- _Records supplied_
================

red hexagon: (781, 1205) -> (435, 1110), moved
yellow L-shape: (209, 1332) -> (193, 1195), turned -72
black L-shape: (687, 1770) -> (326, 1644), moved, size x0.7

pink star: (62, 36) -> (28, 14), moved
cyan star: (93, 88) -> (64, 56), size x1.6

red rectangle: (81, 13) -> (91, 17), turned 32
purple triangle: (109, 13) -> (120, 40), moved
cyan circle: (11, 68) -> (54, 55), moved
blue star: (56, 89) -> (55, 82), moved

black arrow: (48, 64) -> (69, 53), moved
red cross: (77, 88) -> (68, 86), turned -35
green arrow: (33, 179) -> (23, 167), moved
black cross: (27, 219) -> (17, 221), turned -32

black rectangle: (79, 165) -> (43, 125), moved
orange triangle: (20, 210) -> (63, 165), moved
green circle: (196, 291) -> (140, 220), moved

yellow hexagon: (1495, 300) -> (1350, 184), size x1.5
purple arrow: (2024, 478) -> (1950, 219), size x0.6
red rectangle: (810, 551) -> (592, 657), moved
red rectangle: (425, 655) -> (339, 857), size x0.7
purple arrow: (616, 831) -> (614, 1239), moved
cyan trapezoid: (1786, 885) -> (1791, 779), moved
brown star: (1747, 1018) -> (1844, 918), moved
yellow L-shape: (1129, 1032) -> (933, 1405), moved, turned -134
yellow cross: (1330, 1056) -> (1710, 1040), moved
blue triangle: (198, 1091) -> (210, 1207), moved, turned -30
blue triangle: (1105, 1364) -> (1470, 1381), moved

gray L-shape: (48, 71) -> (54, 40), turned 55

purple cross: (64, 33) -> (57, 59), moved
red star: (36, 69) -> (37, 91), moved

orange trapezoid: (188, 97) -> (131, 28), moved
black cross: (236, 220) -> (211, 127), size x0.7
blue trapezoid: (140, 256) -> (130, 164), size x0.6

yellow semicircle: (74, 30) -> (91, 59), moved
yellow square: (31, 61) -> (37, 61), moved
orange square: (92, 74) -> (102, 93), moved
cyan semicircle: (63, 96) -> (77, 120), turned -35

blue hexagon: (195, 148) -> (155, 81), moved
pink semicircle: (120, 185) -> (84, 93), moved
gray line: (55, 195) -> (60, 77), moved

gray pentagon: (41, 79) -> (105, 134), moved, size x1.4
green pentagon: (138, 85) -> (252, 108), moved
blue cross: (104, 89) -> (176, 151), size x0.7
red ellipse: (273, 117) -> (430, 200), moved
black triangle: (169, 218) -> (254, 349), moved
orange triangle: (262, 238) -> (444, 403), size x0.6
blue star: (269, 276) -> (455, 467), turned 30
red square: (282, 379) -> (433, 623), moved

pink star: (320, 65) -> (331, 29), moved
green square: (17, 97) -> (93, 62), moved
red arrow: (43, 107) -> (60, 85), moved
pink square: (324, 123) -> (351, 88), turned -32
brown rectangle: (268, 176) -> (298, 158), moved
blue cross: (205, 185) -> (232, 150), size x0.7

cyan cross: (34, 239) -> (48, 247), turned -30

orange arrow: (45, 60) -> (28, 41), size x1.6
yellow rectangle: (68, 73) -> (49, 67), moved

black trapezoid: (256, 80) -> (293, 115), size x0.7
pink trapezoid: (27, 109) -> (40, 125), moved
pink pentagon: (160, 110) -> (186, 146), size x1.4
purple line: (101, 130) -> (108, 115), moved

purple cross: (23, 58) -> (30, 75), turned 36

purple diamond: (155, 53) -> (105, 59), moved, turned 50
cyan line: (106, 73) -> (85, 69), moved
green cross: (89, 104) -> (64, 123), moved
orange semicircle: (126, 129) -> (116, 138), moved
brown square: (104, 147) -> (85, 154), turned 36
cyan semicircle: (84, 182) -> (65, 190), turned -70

================

- _Exercise details_
Name the number of lines in the listing that contain the word "square", and only that number.

- _Result of this task_
6